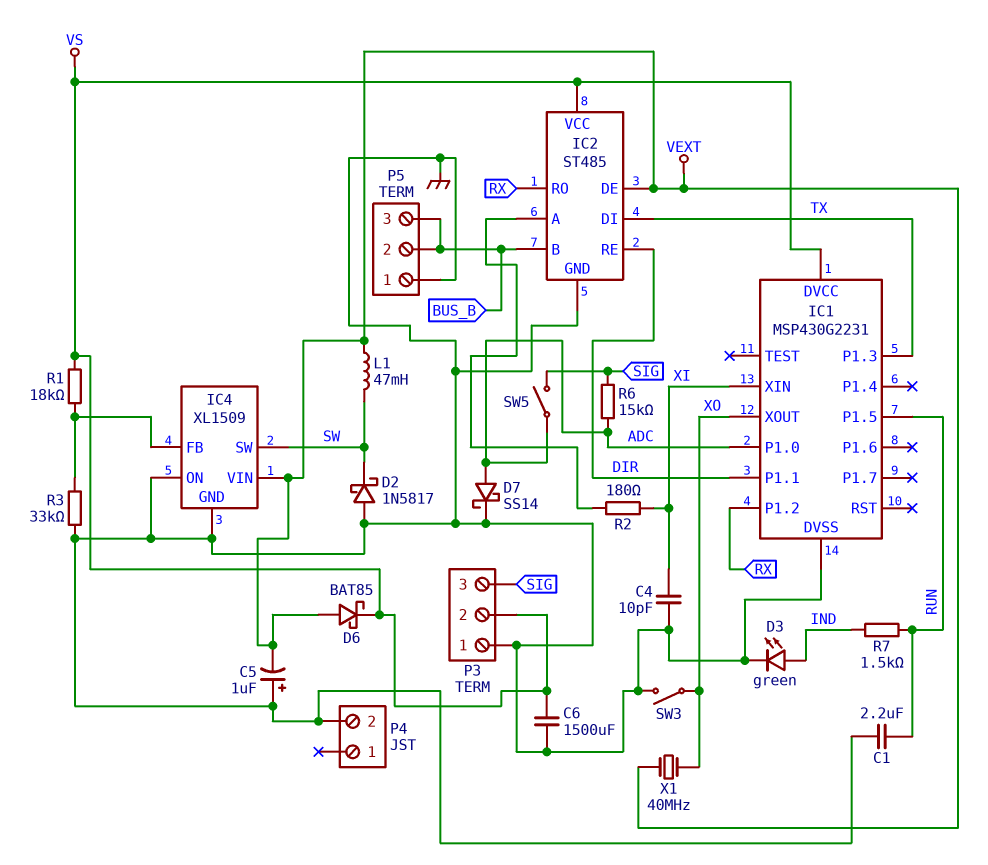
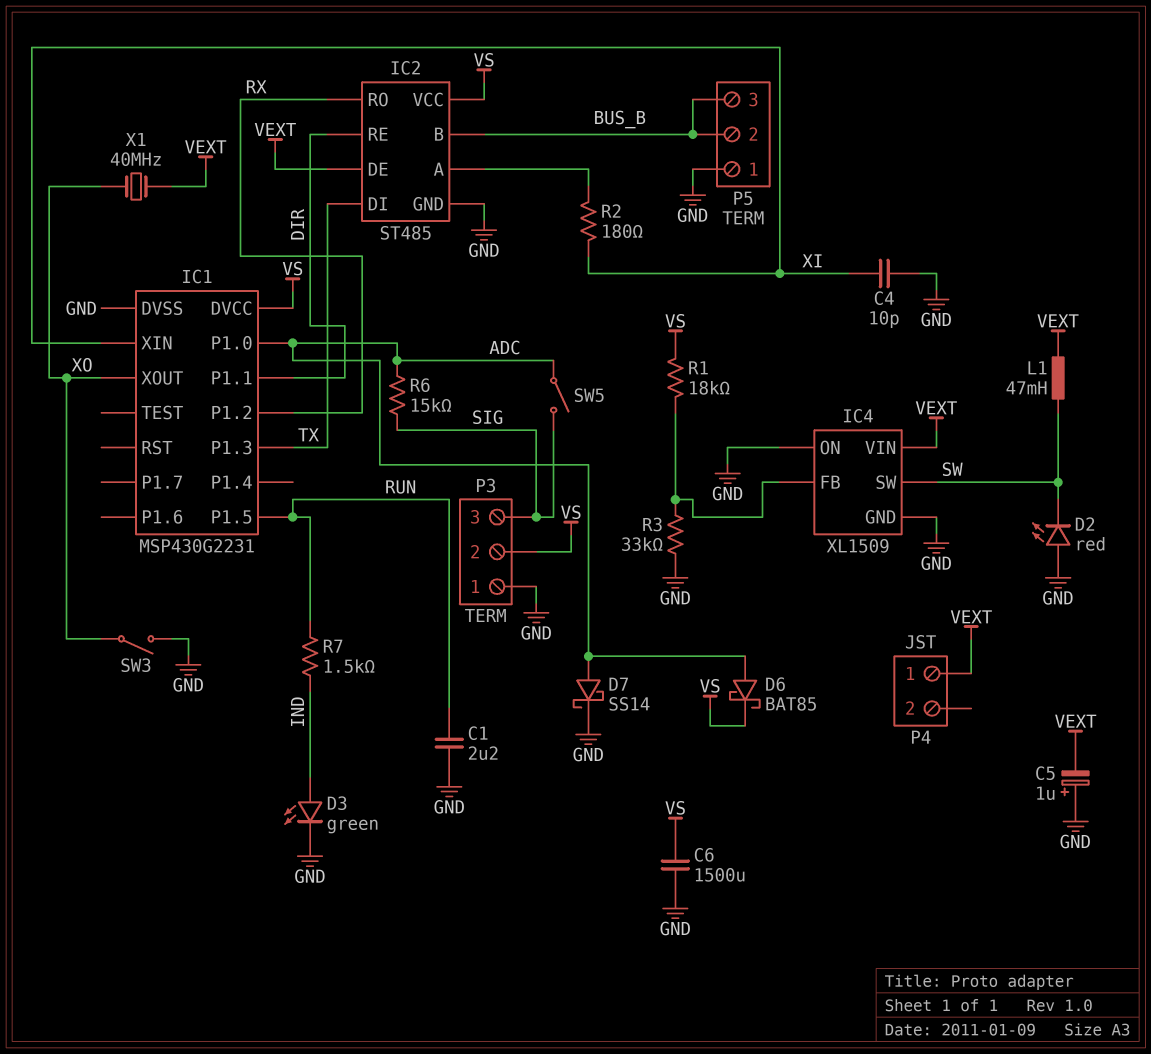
D2: schottky 1N5817 (A GND, K SW) -> LED red (A GND, K SW)
D6: schottky BAT85 (A VEXT, K VS) -> schottky BAT85 (A ADC, K VS)
P4 pin 1: none -> VEXT
P4 pin 2: GND -> none

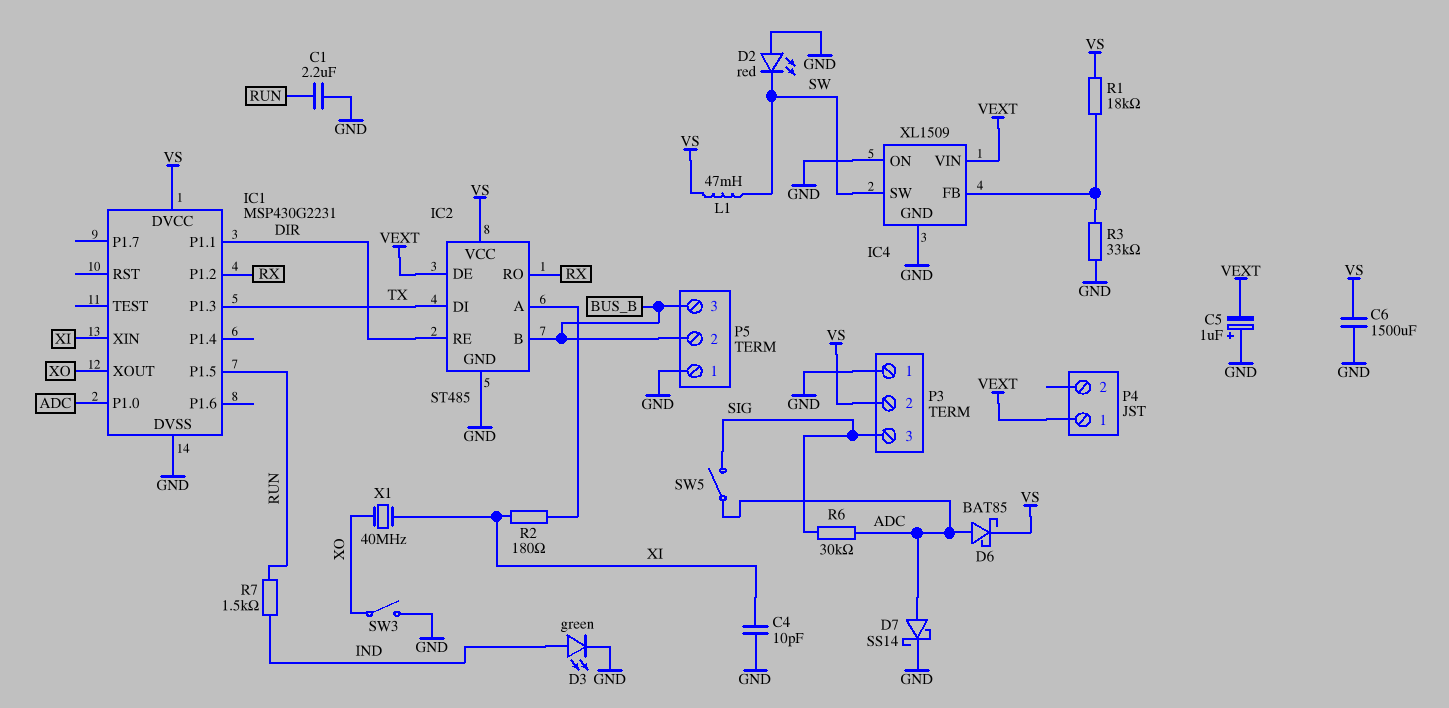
L1: 47mH (SW, VEXT) -> 47mH (SW, VS)
R6: 15k (ADC, SIG) -> 30k (ADC, SIG)
X1: 40MHz (VEXT, XO) -> 40MHz (XI, XO)

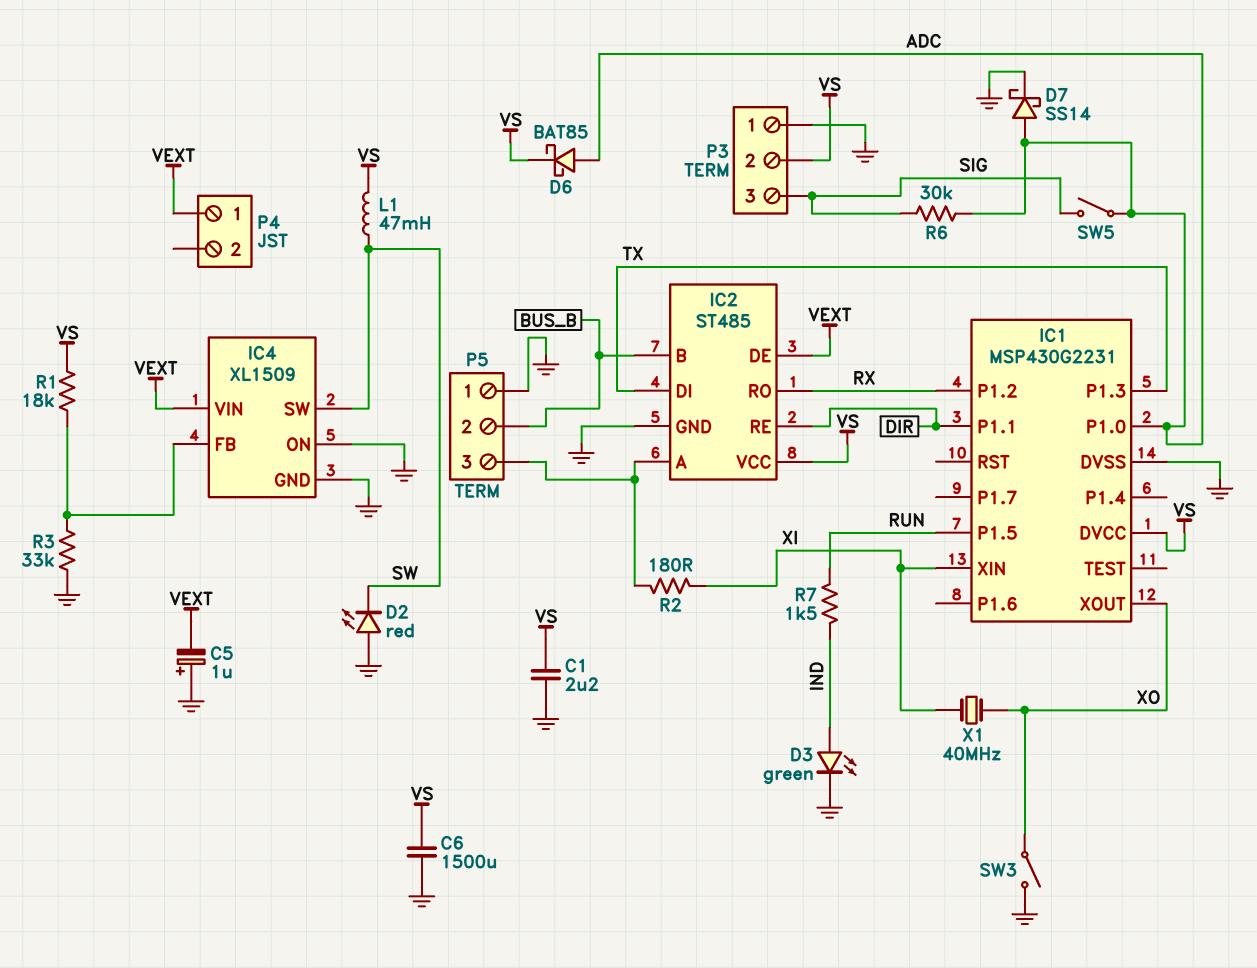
C1: 2.2uF (GND, RUN) -> 2.2uF (GND, VS)
C4: 10pF (GND, XI) -> none
P5 pin 3: BUS_B -> IC2/A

* Exercise goal:
The expected output is an exact copy of the lines from the one with "X1: 40MHz (VEXT, XO) -> 40MHz (XI, XO)" to the final line of the entries above, pictures excepted; please include both ends.

* Exercise solution:
X1: 40MHz (VEXT, XO) -> 40MHz (XI, XO)

C1: 2.2uF (GND, RUN) -> 2.2uF (GND, VS)
C4: 10pF (GND, XI) -> none
P5 pin 3: BUS_B -> IC2/A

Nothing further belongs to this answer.